Stored dataset items:

== == ==

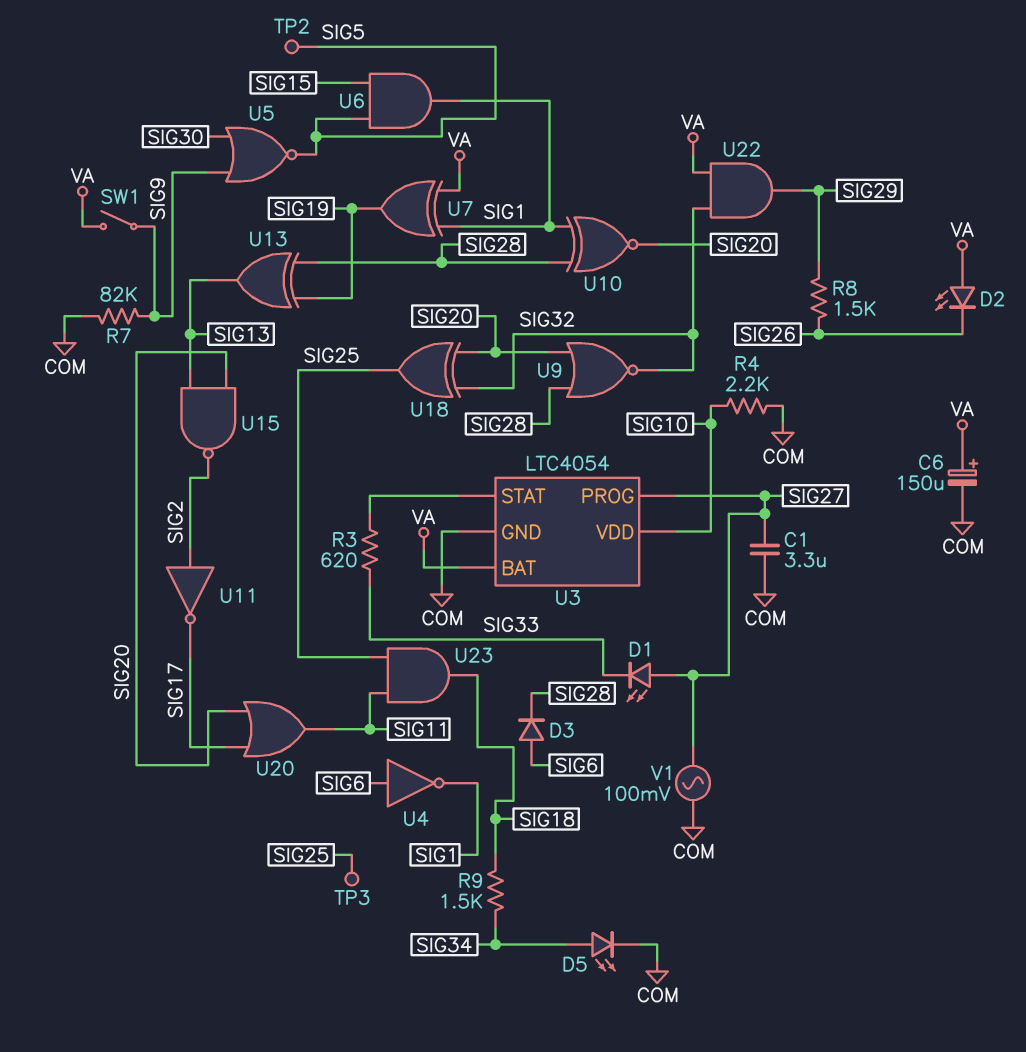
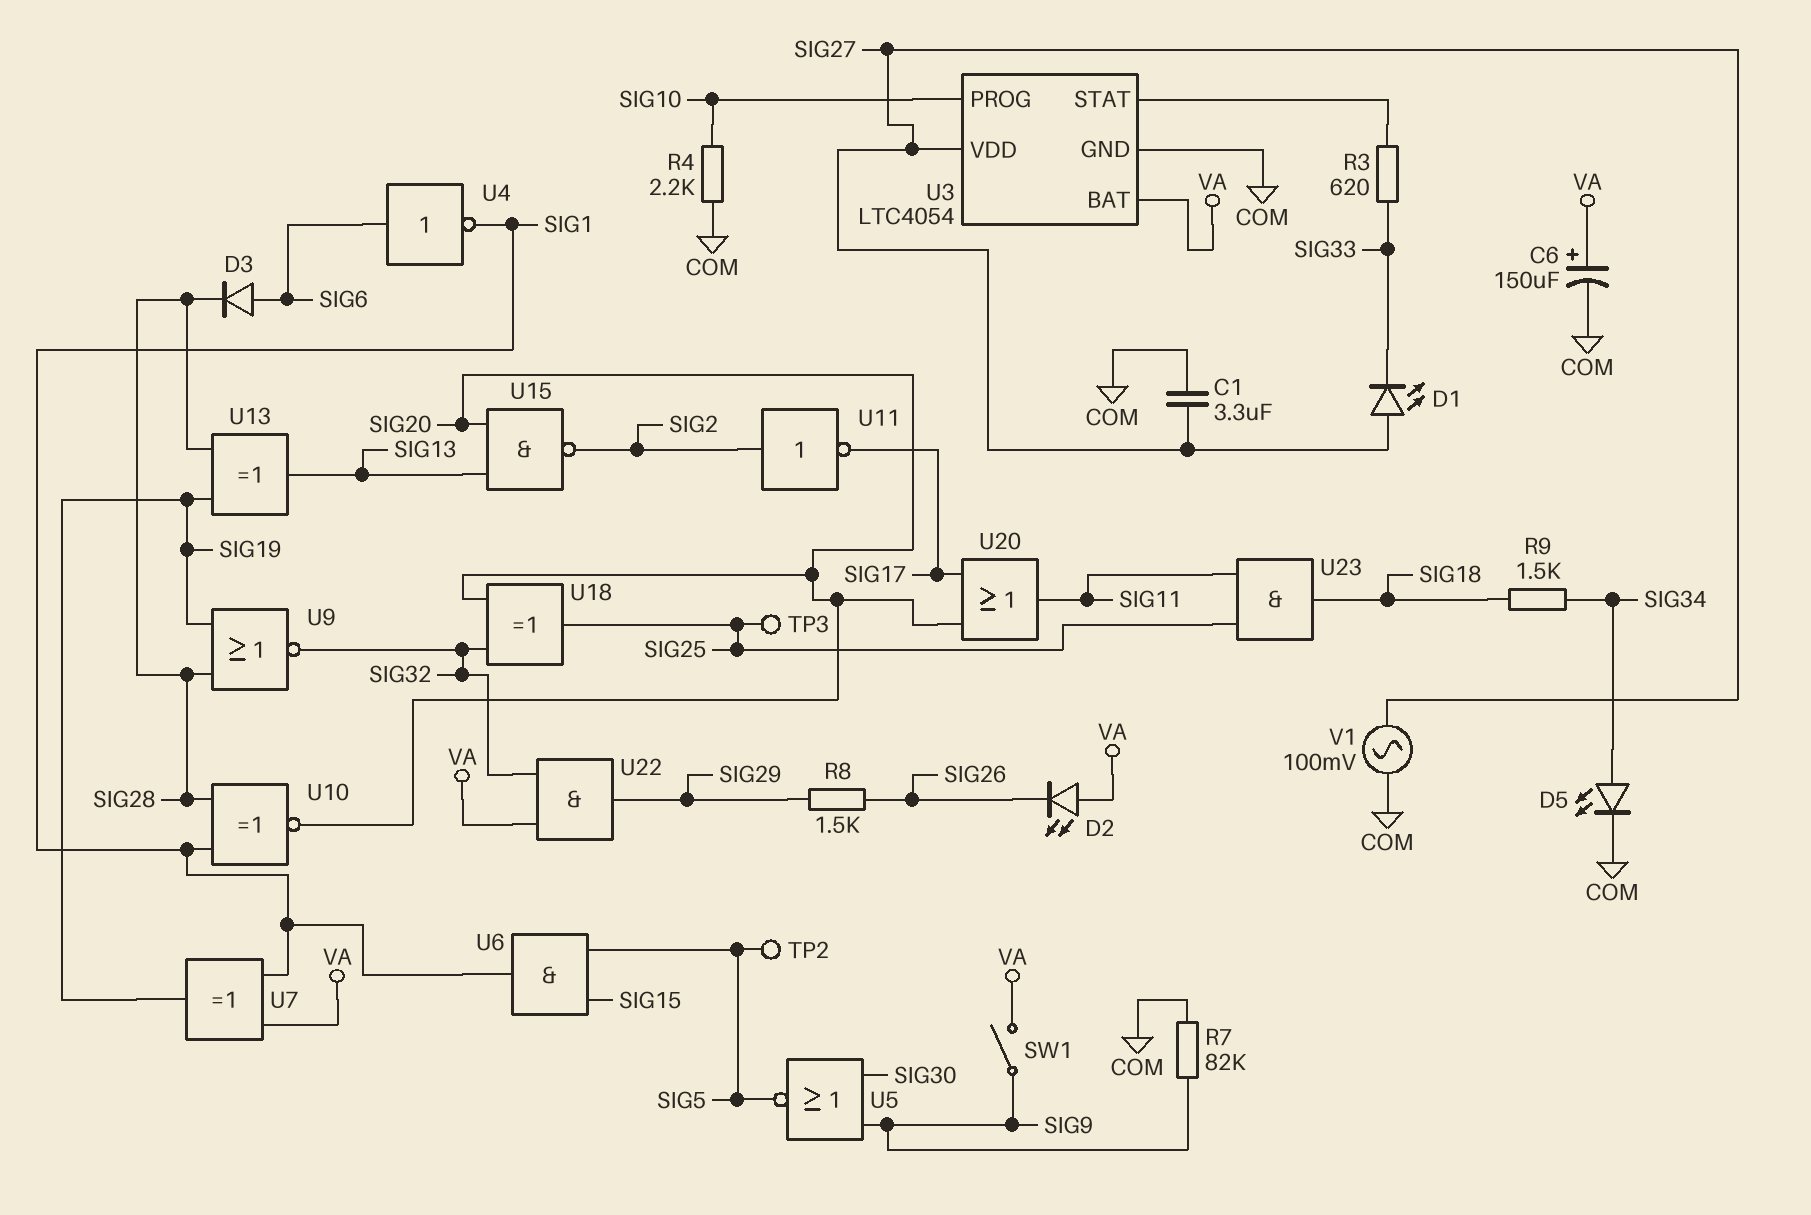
U3 pin PROG: SIG27 -> SIG10
U3 pin VDD: SIG10 -> SIG27
U9: NOR (in SIG20, in SIG28, out SIG32) -> NOR (in SIG19, in SIG28, out SIG32)

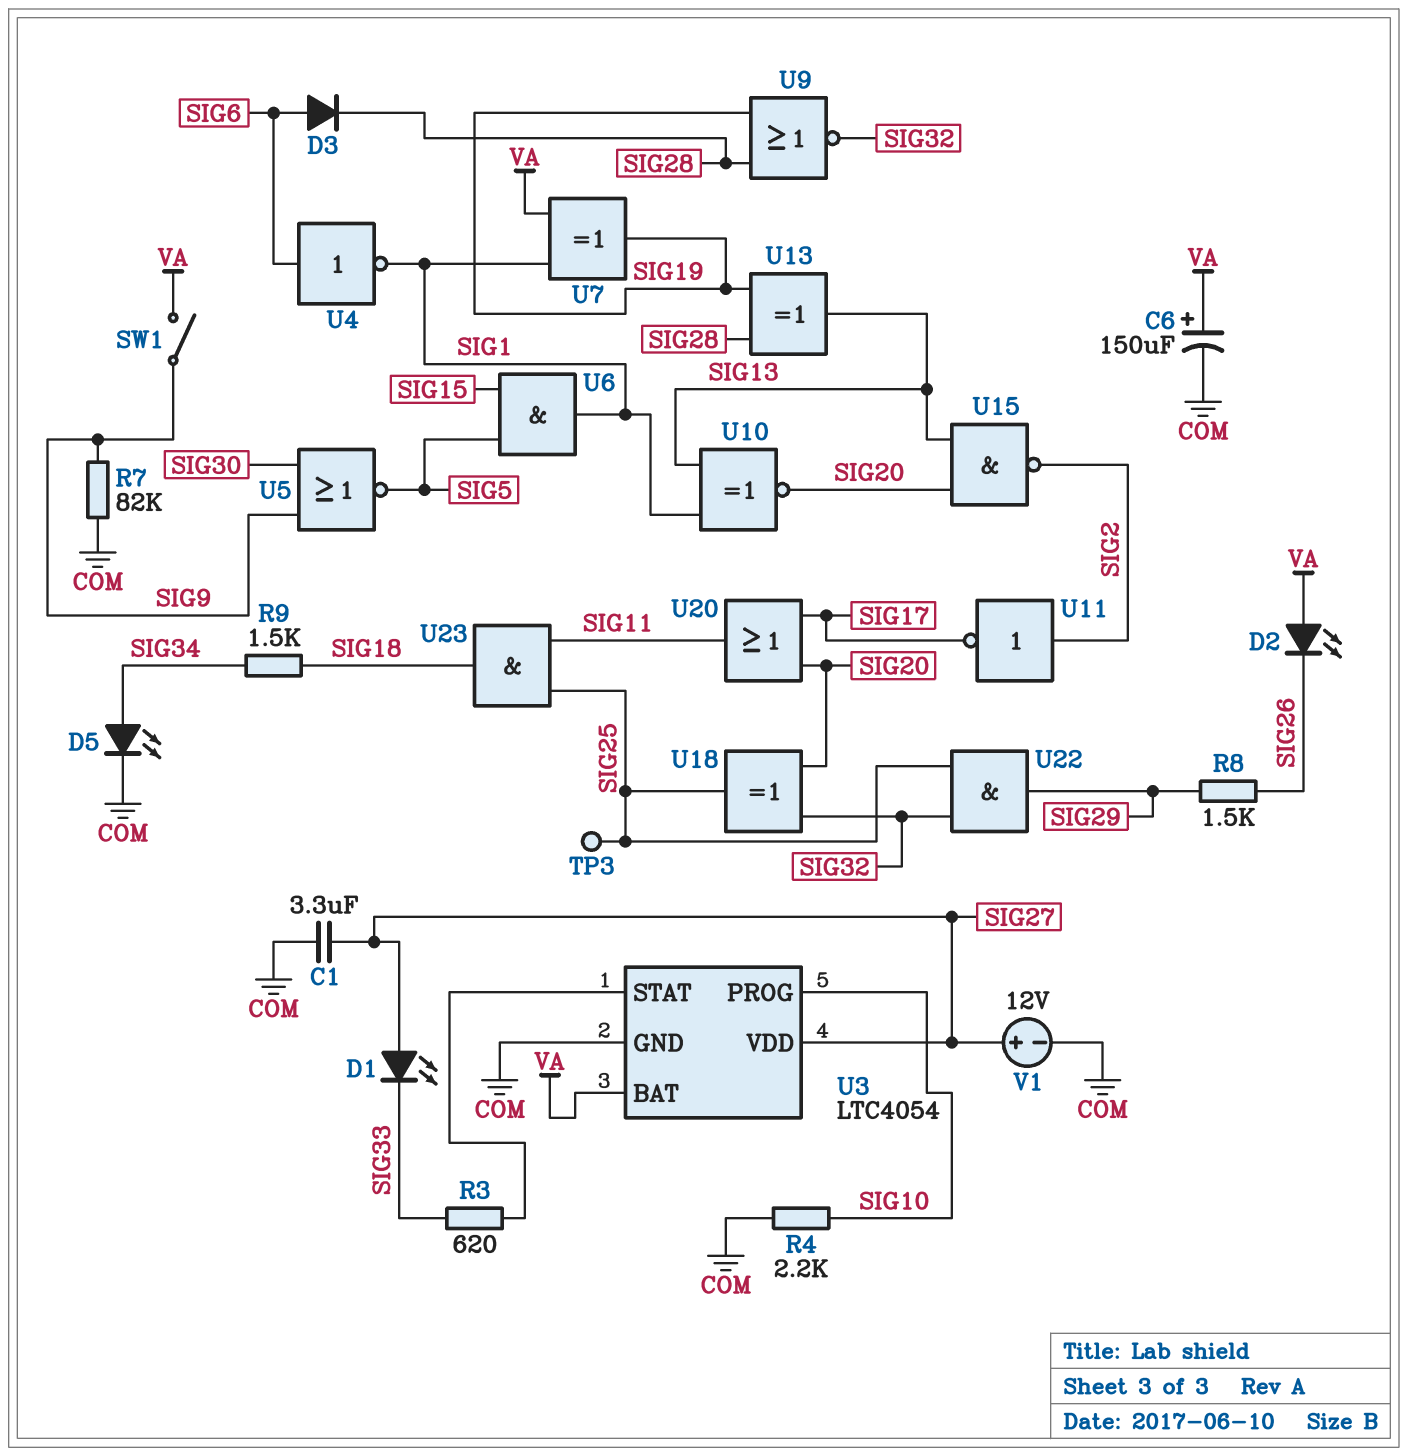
TP2: test point (SIG5) -> none
U10: XNOR (in SIG1, in SIG28, out SIG20) -> XNOR (in SIG1, in SIG13, out SIG20)
U22: AND (in SIG32, in VA, out SIG29) -> AND (in SIG25, in SIG32, out SIG29)
V1: AC 100mV (COM, SIG27) -> 12V (plus SIG27, minus COM)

== == ==

Each record must be returned exactly as it stands, and the images omitted.

> **Written answer**
U3 pin PROG: SIG27 -> SIG10
U3 pin VDD: SIG10 -> SIG27
U9: NOR (in SIG20, in SIG28, out SIG32) -> NOR (in SIG19, in SIG28, out SIG32)

TP2: test point (SIG5) -> none
U10: XNOR (in SIG1, in SIG28, out SIG20) -> XNOR (in SIG1, in SIG13, out SIG20)
U22: AND (in SIG32, in VA, out SIG29) -> AND (in SIG25, in SIG32, out SIG29)
V1: AC 100mV (COM, SIG27) -> 12V (plus SIG27, minus COM)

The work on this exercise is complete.